- What you should do
The data below should be retyped exactly, with the pictures left out.
::::::::::
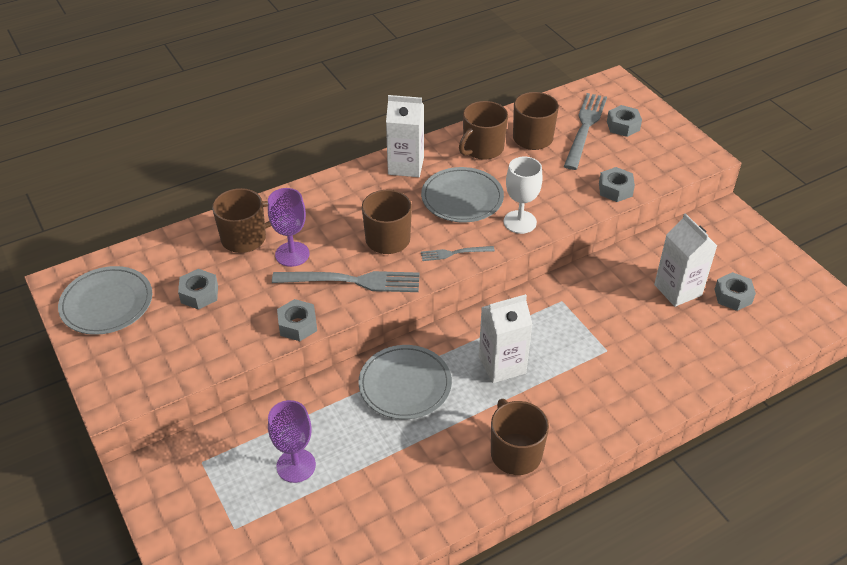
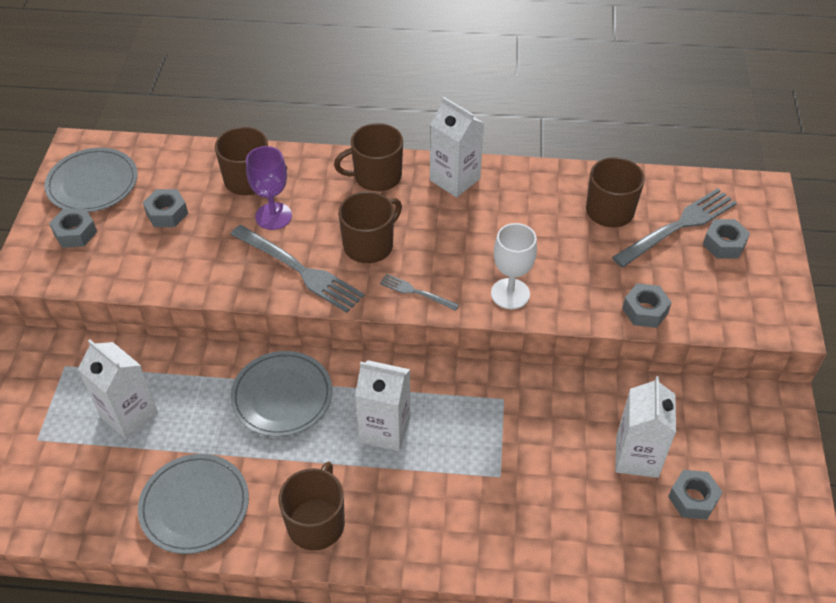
camera: 35 degrees right, 5 degrees up
(296, 465) = (129, 415): purple goblet -> white carton
(298, 325) = (216, 286): grey nut -> grey nut (75, 233)
(462, 198) = (477, 239): grey plate -> grey plate (194, 505)
(482, 148) = (547, 197): brown mug -> brown mug (376, 176)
::::::::::
- Problem solution
camera: 35 degrees right, 5 degrees up
(296, 465) = (129, 415): purple goblet -> white carton
(298, 325) = (216, 286): grey nut -> grey nut (75, 233)
(462, 198) = (477, 239): grey plate -> grey plate (194, 505)
(482, 148) = (547, 197): brown mug -> brown mug (376, 176)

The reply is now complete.